Using the data below, print exactly the line with "building: [74,167,130,225] -> [19,87,75,145]", the line with "building: none -> [90,390,163,466]", and every line between them, but none of the pictures.

• Data:
═══

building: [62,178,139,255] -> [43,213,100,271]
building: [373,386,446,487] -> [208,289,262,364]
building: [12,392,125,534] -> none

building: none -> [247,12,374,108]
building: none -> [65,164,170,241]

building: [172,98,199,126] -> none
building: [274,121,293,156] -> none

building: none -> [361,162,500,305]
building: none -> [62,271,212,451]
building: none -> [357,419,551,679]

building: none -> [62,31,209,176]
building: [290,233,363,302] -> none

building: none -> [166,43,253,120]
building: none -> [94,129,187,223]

═══

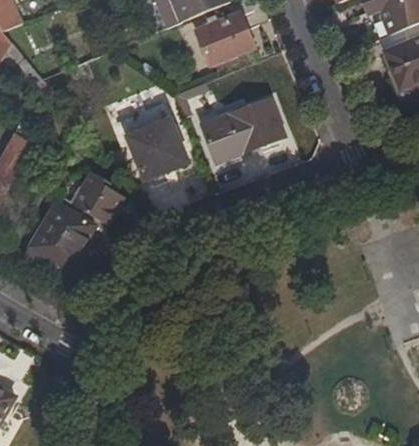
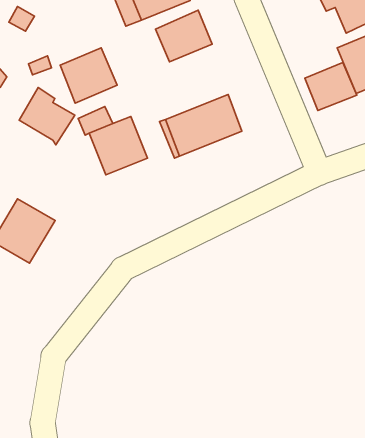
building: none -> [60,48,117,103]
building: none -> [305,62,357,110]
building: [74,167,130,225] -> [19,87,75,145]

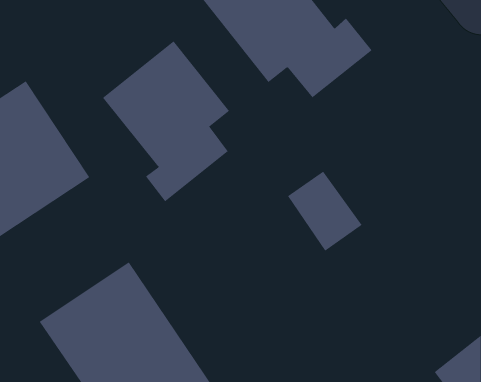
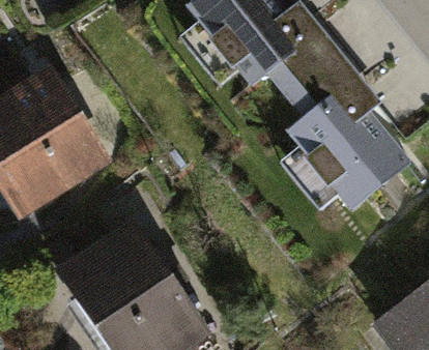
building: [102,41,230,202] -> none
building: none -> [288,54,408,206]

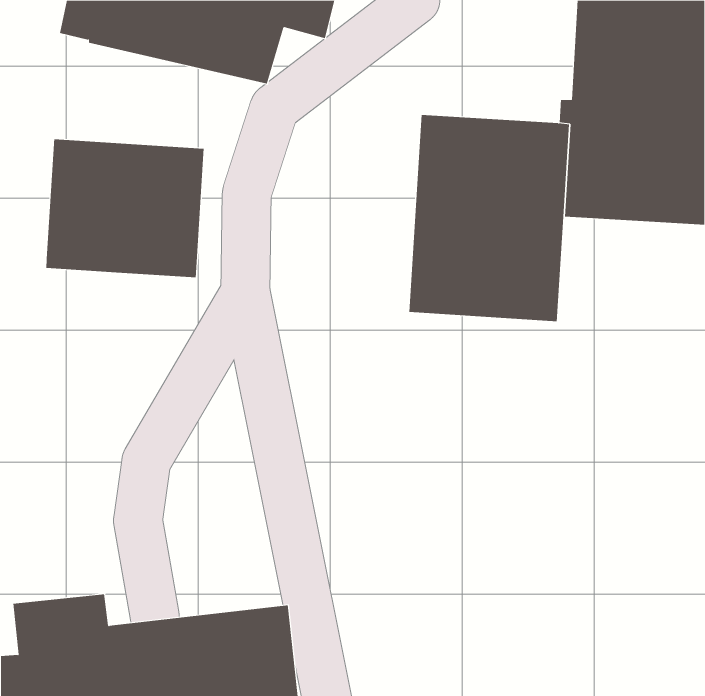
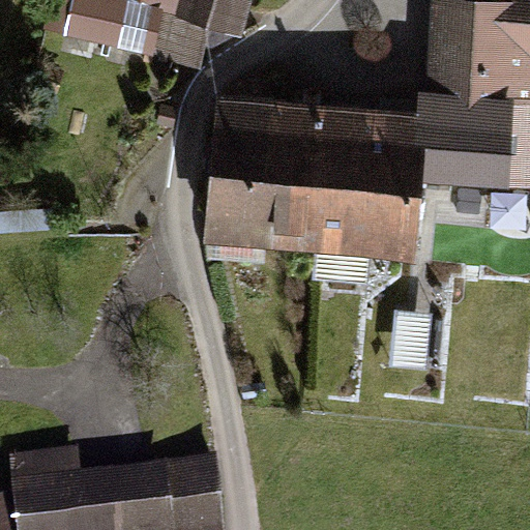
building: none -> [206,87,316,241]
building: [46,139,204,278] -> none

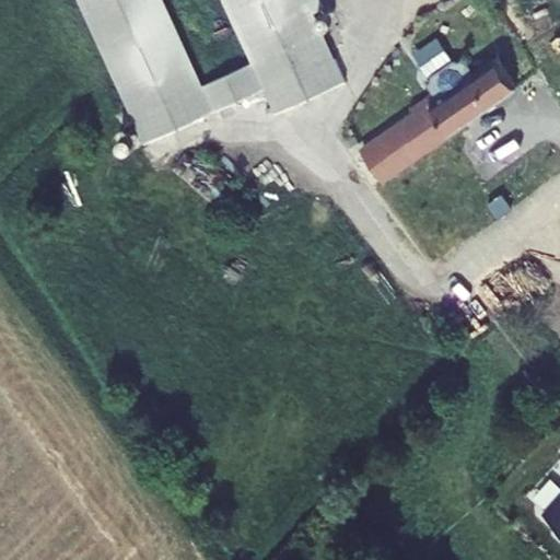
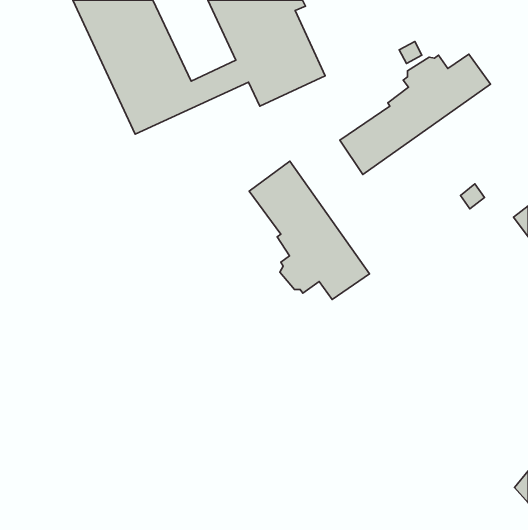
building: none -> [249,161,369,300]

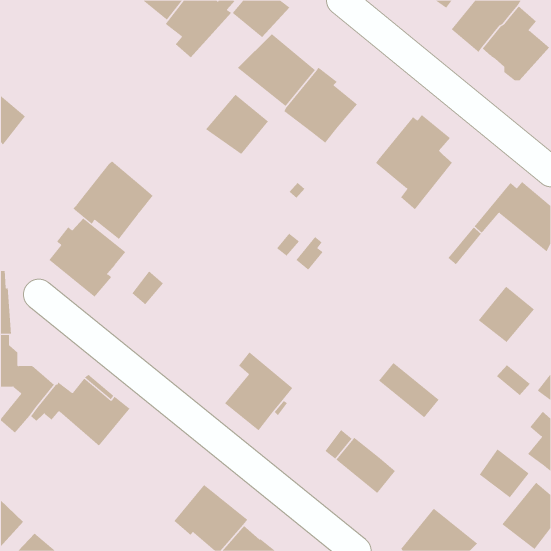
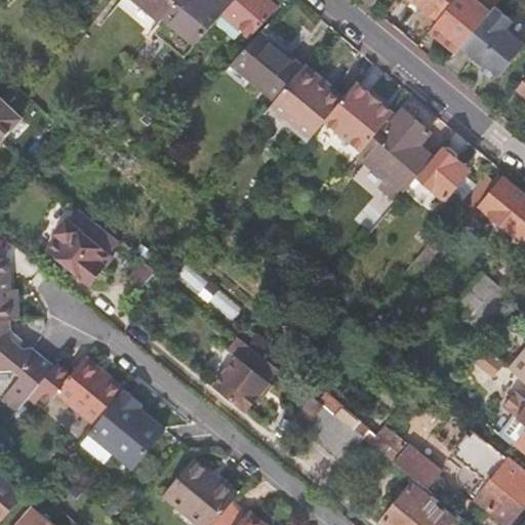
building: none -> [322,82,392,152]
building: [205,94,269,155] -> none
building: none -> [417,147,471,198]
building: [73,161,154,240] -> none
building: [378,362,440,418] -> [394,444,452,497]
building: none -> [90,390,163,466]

═══

• Finished task:
building: [74,167,130,225] -> [19,87,75,145]

building: [102,41,230,202] -> none
building: none -> [288,54,408,206]

building: none -> [206,87,316,241]
building: [46,139,204,278] -> none

building: none -> [249,161,369,300]

building: none -> [322,82,392,152]
building: [205,94,269,155] -> none
building: none -> [417,147,471,198]
building: [73,161,154,240] -> none
building: [378,362,440,418] -> [394,444,452,497]
building: none -> [90,390,163,466]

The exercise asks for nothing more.